Supplied material →
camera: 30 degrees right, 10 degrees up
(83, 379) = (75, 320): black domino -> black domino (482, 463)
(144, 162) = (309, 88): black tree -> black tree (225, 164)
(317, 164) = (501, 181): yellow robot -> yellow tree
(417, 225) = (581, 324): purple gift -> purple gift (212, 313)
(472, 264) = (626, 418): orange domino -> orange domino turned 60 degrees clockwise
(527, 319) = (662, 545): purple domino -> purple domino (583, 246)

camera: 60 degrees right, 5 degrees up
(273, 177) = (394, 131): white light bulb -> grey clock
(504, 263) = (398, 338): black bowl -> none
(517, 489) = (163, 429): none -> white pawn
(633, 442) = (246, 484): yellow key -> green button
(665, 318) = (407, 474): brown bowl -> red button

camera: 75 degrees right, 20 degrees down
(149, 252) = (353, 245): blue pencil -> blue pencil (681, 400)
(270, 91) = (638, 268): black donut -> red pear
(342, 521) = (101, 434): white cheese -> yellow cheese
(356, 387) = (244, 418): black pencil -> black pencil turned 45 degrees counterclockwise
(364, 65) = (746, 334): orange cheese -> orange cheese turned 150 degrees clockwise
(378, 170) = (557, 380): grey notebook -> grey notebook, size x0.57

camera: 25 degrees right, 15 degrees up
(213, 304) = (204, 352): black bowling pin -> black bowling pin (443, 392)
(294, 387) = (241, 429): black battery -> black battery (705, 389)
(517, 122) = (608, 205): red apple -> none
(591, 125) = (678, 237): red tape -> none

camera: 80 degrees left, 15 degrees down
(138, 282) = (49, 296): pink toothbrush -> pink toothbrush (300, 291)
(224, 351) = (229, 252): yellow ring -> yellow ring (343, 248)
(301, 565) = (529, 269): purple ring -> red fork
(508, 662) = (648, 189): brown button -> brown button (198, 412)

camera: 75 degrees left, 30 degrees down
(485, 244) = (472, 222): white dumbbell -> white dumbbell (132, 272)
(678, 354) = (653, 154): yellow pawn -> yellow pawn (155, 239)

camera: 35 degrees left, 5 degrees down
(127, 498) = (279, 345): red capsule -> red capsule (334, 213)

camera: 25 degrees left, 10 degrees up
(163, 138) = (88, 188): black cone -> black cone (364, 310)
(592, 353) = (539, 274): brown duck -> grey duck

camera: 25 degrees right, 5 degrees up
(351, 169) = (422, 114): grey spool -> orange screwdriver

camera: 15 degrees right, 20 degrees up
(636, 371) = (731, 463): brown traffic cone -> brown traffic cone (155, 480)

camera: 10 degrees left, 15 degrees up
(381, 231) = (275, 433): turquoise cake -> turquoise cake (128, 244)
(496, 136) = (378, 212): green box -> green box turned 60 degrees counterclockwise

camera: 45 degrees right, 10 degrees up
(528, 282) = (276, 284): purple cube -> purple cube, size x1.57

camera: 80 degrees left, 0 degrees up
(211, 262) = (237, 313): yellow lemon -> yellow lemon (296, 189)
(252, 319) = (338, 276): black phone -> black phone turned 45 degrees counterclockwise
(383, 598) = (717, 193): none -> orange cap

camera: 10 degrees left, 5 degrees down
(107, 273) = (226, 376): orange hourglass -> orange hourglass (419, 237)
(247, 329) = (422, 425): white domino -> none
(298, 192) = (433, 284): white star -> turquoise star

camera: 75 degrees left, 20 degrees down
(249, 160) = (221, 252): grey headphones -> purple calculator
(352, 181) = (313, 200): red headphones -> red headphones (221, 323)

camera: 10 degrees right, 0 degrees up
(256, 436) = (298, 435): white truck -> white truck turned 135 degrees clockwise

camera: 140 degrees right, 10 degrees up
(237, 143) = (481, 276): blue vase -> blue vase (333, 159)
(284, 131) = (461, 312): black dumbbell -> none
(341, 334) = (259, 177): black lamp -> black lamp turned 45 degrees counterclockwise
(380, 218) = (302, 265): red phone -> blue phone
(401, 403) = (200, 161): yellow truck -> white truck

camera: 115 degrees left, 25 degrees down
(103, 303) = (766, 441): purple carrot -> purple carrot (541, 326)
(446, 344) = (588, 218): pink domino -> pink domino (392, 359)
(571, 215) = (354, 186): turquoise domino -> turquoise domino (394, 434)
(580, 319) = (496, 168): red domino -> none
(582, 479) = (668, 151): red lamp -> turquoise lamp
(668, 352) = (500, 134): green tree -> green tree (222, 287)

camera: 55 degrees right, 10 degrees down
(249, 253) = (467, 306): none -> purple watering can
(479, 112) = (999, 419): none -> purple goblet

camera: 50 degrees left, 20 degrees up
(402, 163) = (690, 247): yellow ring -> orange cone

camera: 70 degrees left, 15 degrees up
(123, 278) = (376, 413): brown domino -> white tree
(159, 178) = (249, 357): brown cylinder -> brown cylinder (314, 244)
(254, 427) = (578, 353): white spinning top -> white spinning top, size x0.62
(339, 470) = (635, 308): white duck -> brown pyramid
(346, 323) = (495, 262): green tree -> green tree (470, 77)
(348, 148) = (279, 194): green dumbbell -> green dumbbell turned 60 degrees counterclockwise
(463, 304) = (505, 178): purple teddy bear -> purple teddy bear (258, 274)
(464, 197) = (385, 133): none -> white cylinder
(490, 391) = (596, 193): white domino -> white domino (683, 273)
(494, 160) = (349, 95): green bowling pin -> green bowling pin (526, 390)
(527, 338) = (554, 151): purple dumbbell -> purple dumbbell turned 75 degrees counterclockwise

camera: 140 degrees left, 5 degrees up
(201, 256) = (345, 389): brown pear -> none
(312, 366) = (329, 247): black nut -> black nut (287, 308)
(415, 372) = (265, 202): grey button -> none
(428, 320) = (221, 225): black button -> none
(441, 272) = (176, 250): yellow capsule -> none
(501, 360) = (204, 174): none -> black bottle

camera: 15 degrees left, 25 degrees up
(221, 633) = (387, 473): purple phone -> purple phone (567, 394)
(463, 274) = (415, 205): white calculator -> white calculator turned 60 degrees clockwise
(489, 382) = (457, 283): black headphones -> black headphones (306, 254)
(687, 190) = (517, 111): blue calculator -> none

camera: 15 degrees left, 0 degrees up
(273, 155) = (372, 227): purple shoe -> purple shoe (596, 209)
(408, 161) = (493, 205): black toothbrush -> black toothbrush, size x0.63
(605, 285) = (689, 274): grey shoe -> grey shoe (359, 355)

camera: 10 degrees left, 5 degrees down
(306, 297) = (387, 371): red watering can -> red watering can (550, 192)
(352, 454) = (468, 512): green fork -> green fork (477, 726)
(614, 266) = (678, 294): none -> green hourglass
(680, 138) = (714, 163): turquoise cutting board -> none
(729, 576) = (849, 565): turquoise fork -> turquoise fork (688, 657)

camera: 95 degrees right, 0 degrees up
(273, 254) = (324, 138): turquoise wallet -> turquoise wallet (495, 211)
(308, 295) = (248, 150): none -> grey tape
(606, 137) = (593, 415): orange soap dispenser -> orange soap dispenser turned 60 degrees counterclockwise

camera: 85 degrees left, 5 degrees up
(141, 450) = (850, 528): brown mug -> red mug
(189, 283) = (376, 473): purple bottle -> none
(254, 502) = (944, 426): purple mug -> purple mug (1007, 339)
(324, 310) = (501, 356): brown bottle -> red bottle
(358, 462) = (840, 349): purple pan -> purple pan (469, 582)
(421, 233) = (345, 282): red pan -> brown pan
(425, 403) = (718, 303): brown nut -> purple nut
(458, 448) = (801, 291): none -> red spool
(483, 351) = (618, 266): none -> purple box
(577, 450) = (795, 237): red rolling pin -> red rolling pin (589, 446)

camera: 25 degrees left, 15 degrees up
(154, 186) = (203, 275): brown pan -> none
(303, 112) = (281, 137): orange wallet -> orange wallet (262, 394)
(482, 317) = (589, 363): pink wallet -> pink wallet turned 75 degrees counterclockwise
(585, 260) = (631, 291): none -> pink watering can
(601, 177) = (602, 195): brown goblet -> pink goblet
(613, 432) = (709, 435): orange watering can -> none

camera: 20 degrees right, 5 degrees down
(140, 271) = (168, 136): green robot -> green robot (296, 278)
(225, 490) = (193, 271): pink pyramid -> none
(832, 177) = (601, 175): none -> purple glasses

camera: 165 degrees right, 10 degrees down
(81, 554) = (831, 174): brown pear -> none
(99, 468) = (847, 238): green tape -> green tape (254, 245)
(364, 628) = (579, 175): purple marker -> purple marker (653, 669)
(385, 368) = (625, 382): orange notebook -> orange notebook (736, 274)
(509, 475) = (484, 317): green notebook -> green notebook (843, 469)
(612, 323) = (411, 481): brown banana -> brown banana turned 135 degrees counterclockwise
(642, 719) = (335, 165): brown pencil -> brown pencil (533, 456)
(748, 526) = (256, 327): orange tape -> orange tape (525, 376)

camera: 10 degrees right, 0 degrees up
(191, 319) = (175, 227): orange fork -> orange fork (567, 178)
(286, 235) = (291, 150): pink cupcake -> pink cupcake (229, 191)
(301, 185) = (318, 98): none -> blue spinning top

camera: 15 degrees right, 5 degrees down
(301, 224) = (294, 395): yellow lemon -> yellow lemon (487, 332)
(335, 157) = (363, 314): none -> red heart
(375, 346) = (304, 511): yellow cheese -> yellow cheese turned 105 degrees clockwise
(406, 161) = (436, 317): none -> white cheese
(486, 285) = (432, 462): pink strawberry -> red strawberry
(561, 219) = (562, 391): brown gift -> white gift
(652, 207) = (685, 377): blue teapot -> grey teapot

Problem → Please give back exactly the lines of this listing beginning at the line with "(482, 317) = (589, 363): pink" and ending with the line with "(832, 177) = (601, 175): none", both included, and nothing else.

Solved problem →
(482, 317) = (589, 363): pink wallet -> pink wallet turned 75 degrees counterclockwise
(585, 260) = (631, 291): none -> pink watering can
(601, 177) = (602, 195): brown goblet -> pink goblet
(613, 432) = (709, 435): orange watering can -> none

camera: 20 degrees right, 5 degrees down
(140, 271) = (168, 136): green robot -> green robot (296, 278)
(225, 490) = (193, 271): pink pyramid -> none
(832, 177) = (601, 175): none -> purple glasses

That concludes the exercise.